AIM OF THE EXERCISE
Look below for the line containing "brown marker: 6 -> 5"; from there, print each line exactly up to and including the line containing "pink notebook: 3 -> 4", and stop.

EXTRACTED RECORDS
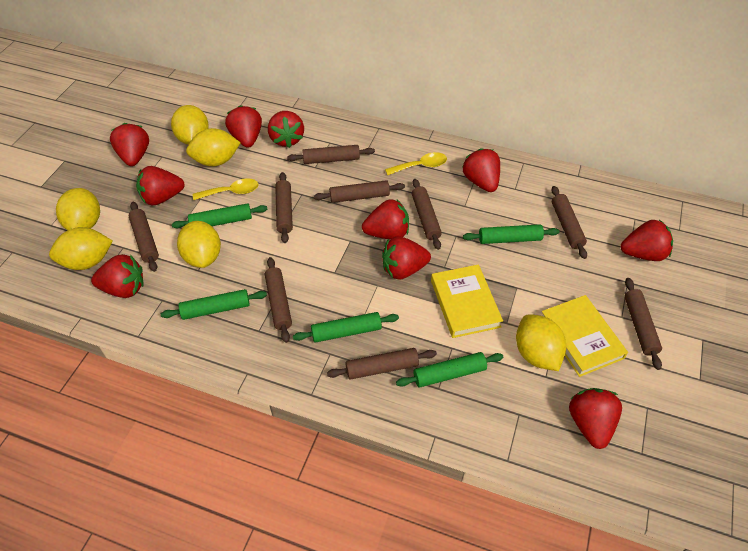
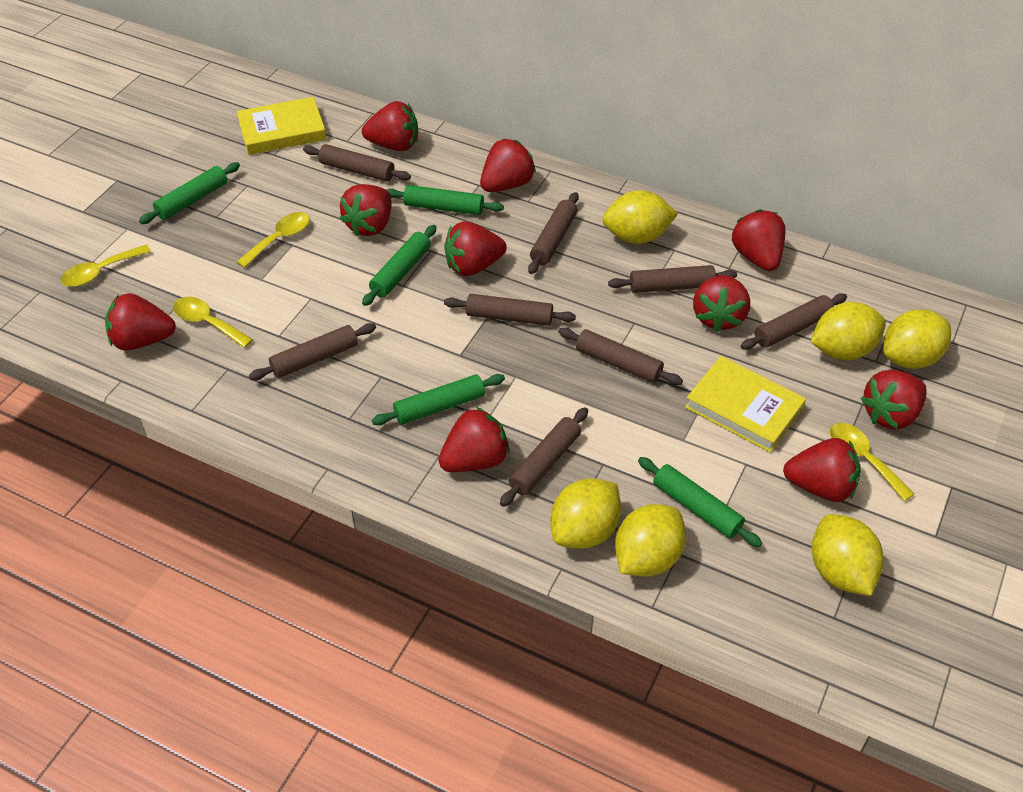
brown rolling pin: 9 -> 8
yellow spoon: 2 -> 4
* * *
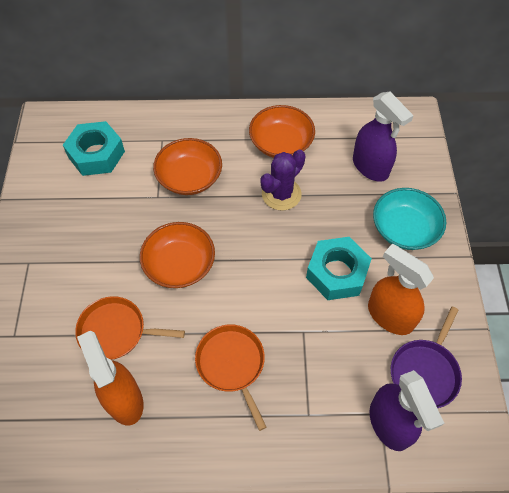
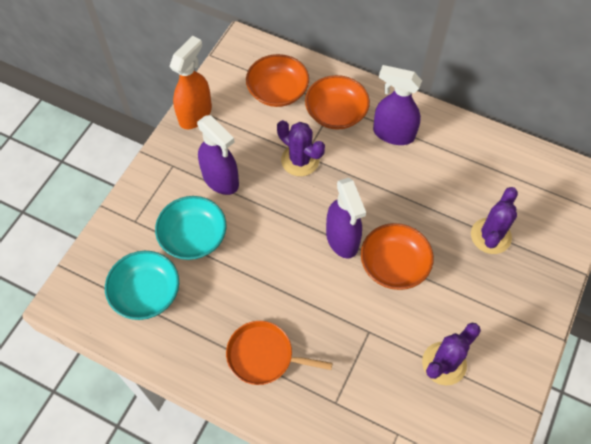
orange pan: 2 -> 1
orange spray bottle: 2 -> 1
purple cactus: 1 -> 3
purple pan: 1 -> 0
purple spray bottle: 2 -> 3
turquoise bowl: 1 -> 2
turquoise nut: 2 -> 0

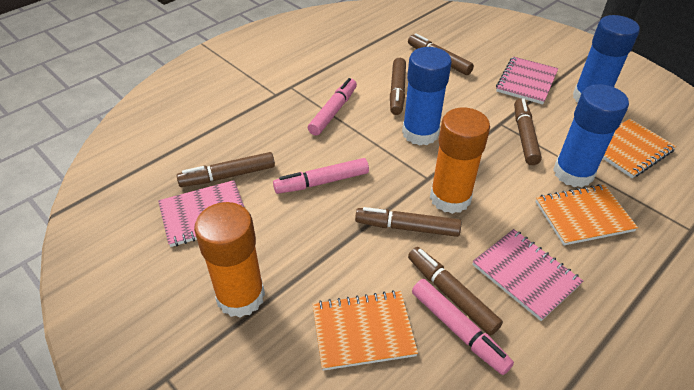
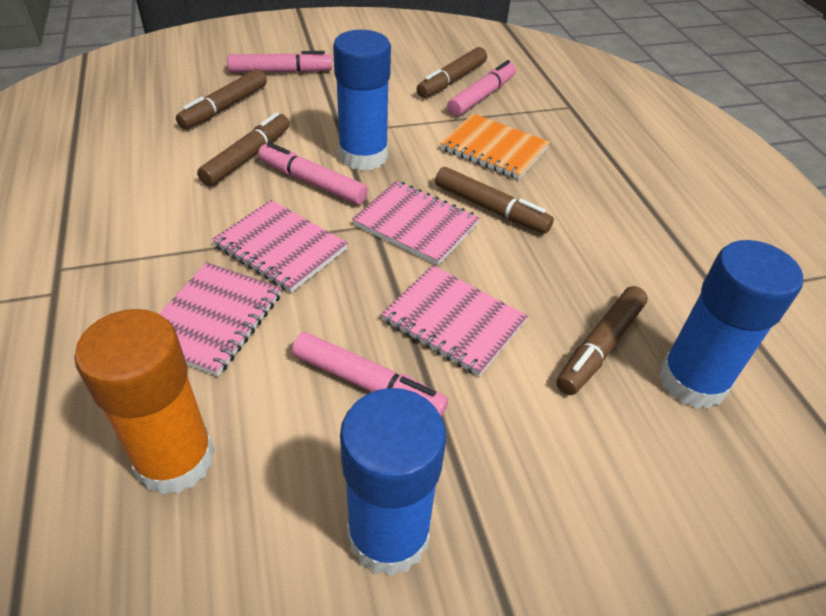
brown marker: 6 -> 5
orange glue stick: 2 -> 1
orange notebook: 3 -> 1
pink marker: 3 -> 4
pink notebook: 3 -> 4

WRITTEN ANSWER
brown marker: 6 -> 5
orange glue stick: 2 -> 1
orange notebook: 3 -> 1
pink marker: 3 -> 4
pink notebook: 3 -> 4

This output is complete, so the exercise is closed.